BRIEF
Repeat all the records, precisely as given.
### STORED DATA
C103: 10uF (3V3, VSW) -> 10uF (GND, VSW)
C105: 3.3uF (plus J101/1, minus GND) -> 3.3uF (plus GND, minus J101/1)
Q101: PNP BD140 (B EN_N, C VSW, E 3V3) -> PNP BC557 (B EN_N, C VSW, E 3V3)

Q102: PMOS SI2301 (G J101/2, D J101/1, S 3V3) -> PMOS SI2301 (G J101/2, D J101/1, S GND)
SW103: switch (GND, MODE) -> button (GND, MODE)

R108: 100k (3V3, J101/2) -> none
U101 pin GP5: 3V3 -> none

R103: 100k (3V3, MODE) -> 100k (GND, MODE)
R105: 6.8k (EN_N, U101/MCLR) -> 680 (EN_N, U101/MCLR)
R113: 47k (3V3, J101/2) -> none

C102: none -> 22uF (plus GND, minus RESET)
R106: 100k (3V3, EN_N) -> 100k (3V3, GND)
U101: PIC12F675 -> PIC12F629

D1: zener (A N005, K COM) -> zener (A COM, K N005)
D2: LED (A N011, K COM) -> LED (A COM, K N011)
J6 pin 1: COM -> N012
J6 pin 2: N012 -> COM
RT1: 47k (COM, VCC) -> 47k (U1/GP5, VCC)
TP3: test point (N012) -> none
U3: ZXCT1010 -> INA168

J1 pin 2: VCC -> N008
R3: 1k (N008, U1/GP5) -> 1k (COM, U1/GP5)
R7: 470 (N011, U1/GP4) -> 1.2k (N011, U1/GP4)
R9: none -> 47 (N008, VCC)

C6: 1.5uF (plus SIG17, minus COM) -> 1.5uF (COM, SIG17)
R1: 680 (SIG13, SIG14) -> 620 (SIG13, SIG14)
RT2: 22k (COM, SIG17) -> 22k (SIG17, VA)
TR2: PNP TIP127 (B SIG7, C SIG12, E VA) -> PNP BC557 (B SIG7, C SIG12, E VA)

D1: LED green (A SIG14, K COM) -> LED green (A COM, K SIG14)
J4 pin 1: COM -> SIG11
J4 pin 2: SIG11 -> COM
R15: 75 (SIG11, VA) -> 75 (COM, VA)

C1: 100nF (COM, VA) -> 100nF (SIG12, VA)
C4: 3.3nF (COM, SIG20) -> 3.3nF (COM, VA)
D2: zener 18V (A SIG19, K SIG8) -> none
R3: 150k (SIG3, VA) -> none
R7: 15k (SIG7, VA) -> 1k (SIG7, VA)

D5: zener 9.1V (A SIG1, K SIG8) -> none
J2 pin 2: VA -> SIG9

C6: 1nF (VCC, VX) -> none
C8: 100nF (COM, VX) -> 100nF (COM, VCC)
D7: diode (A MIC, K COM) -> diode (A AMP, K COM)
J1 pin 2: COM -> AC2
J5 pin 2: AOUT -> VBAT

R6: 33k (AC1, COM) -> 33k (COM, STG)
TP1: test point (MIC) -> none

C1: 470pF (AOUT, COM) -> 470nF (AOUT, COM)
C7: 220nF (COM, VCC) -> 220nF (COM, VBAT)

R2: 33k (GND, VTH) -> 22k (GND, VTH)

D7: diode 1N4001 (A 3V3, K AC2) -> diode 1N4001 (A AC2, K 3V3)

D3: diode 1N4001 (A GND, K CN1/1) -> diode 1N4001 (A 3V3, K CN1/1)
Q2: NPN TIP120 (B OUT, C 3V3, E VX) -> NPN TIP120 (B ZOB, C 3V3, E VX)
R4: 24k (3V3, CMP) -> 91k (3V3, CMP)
######
RESPONSE
C103: 10uF (3V3, VSW) -> 10uF (GND, VSW)
C105: 3.3uF (plus J101/1, minus GND) -> 3.3uF (plus GND, minus J101/1)
Q101: PNP BD140 (B EN_N, C VSW, E 3V3) -> PNP BC557 (B EN_N, C VSW, E 3V3)

Q102: PMOS SI2301 (G J101/2, D J101/1, S 3V3) -> PMOS SI2301 (G J101/2, D J101/1, S GND)
SW103: switch (GND, MODE) -> button (GND, MODE)

R108: 100k (3V3, J101/2) -> none
U101 pin GP5: 3V3 -> none

R103: 100k (3V3, MODE) -> 100k (GND, MODE)
R105: 6.8k (EN_N, U101/MCLR) -> 680 (EN_N, U101/MCLR)
R113: 47k (3V3, J101/2) -> none

C102: none -> 22uF (plus GND, minus RESET)
R106: 100k (3V3, EN_N) -> 100k (3V3, GND)
U101: PIC12F675 -> PIC12F629

D1: zener (A N005, K COM) -> zener (A COM, K N005)
D2: LED (A N011, K COM) -> LED (A COM, K N011)
J6 pin 1: COM -> N012
J6 pin 2: N012 -> COM
RT1: 47k (COM, VCC) -> 47k (U1/GP5, VCC)
TP3: test point (N012) -> none
U3: ZXCT1010 -> INA168

J1 pin 2: VCC -> N008
R3: 1k (N008, U1/GP5) -> 1k (COM, U1/GP5)
R7: 470 (N011, U1/GP4) -> 1.2k (N011, U1/GP4)
R9: none -> 47 (N008, VCC)

C6: 1.5uF (plus SIG17, minus COM) -> 1.5uF (COM, SIG17)
R1: 680 (SIG13, SIG14) -> 620 (SIG13, SIG14)
RT2: 22k (COM, SIG17) -> 22k (SIG17, VA)
TR2: PNP TIP127 (B SIG7, C SIG12, E VA) -> PNP BC557 (B SIG7, C SIG12, E VA)

D1: LED green (A SIG14, K COM) -> LED green (A COM, K SIG14)
J4 pin 1: COM -> SIG11
J4 pin 2: SIG11 -> COM
R15: 75 (SIG11, VA) -> 75 (COM, VA)

C1: 100nF (COM, VA) -> 100nF (SIG12, VA)
C4: 3.3nF (COM, SIG20) -> 3.3nF (COM, VA)
D2: zener 18V (A SIG19, K SIG8) -> none
R3: 150k (SIG3, VA) -> none
R7: 15k (SIG7, VA) -> 1k (SIG7, VA)

D5: zener 9.1V (A SIG1, K SIG8) -> none
J2 pin 2: VA -> SIG9

C6: 1nF (VCC, VX) -> none
C8: 100nF (COM, VX) -> 100nF (COM, VCC)
D7: diode (A MIC, K COM) -> diode (A AMP, K COM)
J1 pin 2: COM -> AC2
J5 pin 2: AOUT -> VBAT

R6: 33k (AC1, COM) -> 33k (COM, STG)
TP1: test point (MIC) -> none

C1: 470pF (AOUT, COM) -> 470nF (AOUT, COM)
C7: 220nF (COM, VCC) -> 220nF (COM, VBAT)

R2: 33k (GND, VTH) -> 22k (GND, VTH)

D7: diode 1N4001 (A 3V3, K AC2) -> diode 1N4001 (A AC2, K 3V3)

D3: diode 1N4001 (A GND, K CN1/1) -> diode 1N4001 (A 3V3, K CN1/1)
Q2: NPN TIP120 (B OUT, C 3V3, E VX) -> NPN TIP120 (B ZOB, C 3V3, E VX)
R4: 24k (3V3, CMP) -> 91k (3V3, CMP)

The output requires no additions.